◆ **HOW TO COMPLETE THIS TASK**
The answer is the line with "op=shifted; was=miska/turkusowy; in_first=306,203;" and every line after it to the end of the listing, retyped exactly. Pictures do not belong in it.

<<<<

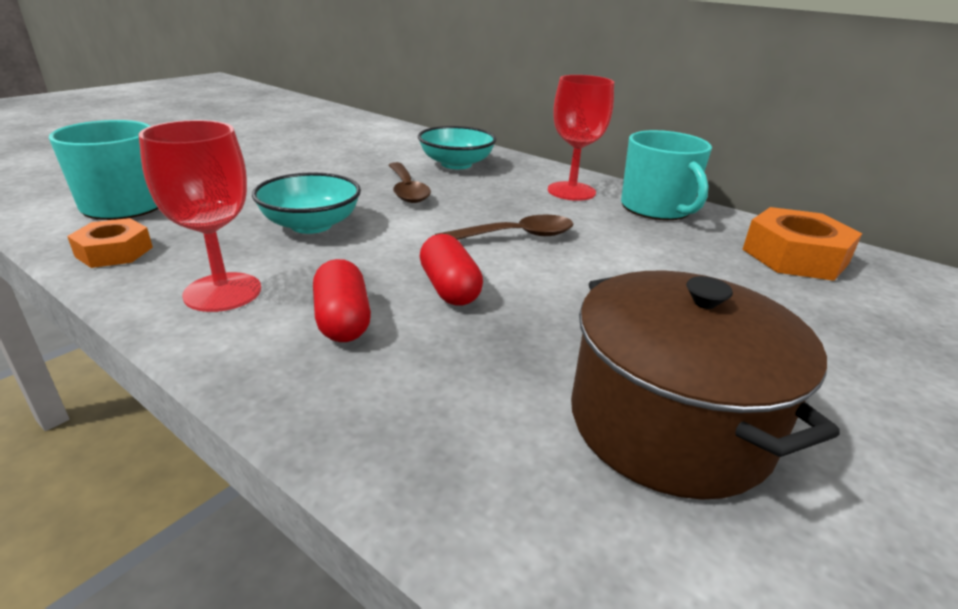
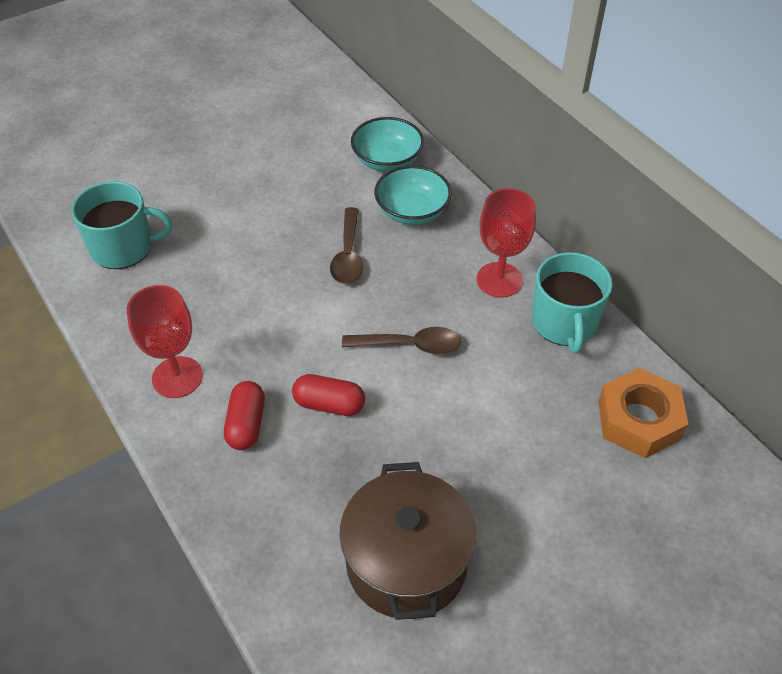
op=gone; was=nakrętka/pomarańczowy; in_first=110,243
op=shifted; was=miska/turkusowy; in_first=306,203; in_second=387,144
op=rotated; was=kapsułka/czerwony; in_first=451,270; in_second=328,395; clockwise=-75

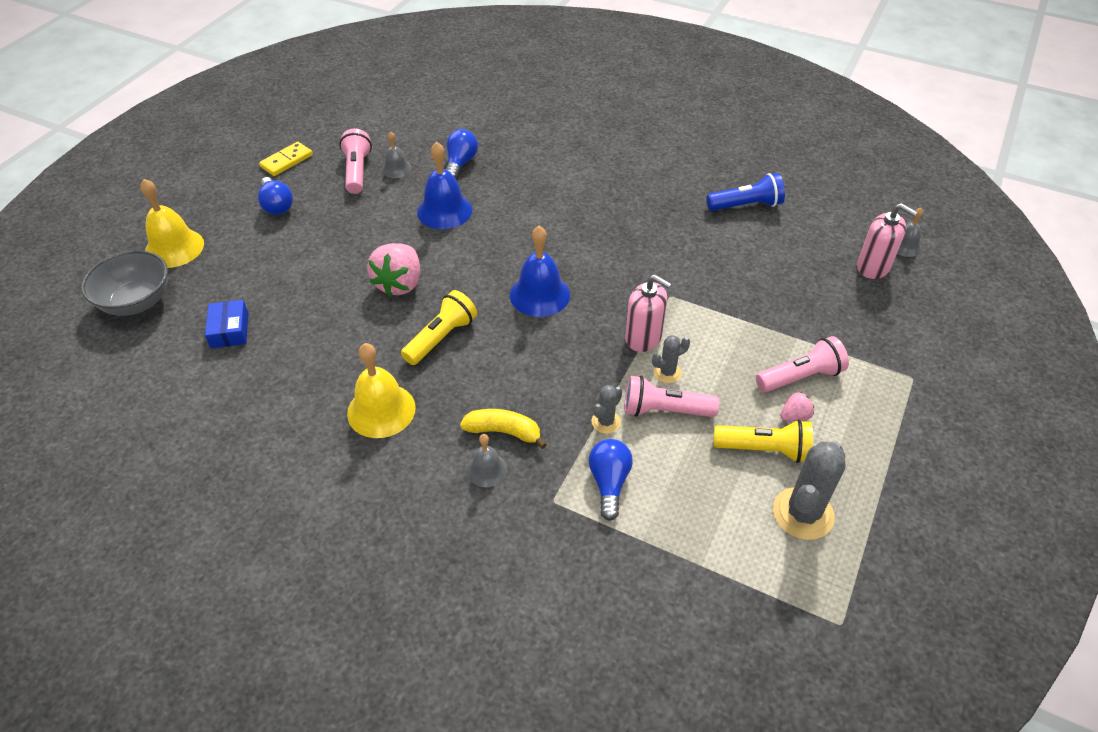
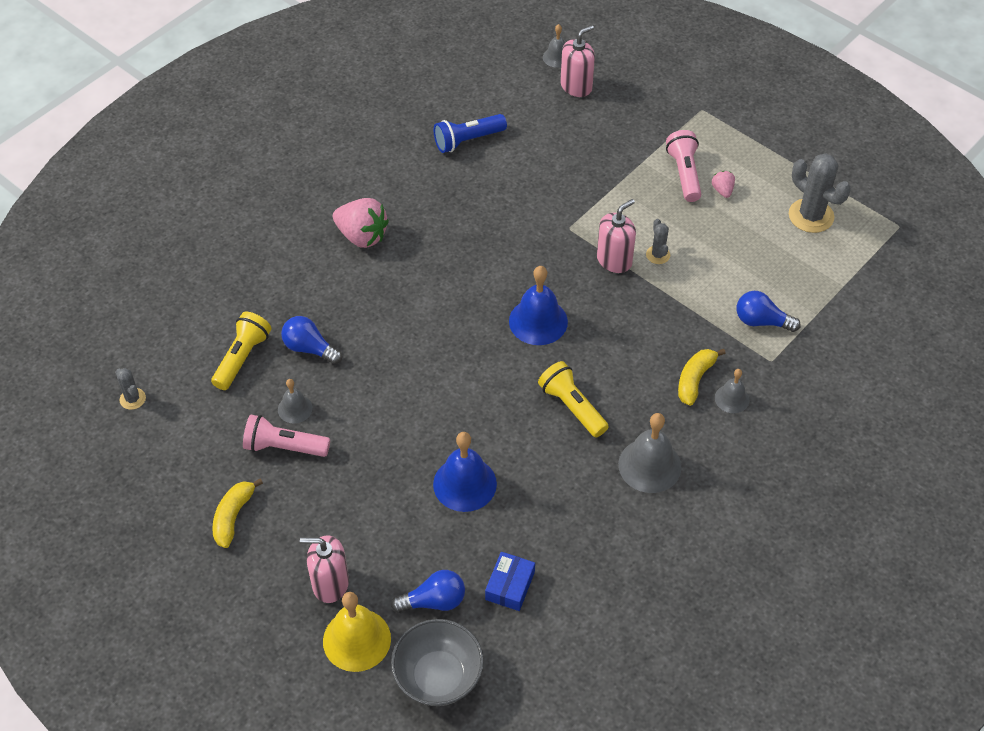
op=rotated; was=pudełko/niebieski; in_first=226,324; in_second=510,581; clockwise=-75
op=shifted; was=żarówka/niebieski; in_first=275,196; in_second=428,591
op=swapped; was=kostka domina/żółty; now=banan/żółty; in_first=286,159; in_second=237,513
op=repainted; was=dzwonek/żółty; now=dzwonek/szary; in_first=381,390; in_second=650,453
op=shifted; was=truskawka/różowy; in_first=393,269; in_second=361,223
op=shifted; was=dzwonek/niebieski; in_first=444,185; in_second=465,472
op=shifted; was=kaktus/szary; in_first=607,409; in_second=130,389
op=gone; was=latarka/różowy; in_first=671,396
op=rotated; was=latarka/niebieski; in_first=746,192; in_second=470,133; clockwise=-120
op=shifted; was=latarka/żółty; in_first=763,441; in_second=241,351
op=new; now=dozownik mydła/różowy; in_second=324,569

>>>>

◆ **WRITTEN SOLUTION**
op=shifted; was=miska/turkusowy; in_first=306,203; in_second=387,144
op=rotated; was=kapsułka/czerwony; in_first=451,270; in_second=328,395; clockwise=-75

op=rotated; was=pudełko/niebieski; in_first=226,324; in_second=510,581; clockwise=-75
op=shifted; was=żarówka/niebieski; in_first=275,196; in_second=428,591
op=swapped; was=kostka domina/żółty; now=banan/żółty; in_first=286,159; in_second=237,513
op=repainted; was=dzwonek/żółty; now=dzwonek/szary; in_first=381,390; in_second=650,453
op=shifted; was=truskawka/różowy; in_first=393,269; in_second=361,223
op=shifted; was=dzwonek/niebieski; in_first=444,185; in_second=465,472
op=shifted; was=kaktus/szary; in_first=607,409; in_second=130,389
op=gone; was=latarka/różowy; in_first=671,396
op=rotated; was=latarka/niebieski; in_first=746,192; in_second=470,133; clockwise=-120
op=shifted; was=latarka/żółty; in_first=763,441; in_second=241,351
op=new; now=dozownik mydła/różowy; in_second=324,569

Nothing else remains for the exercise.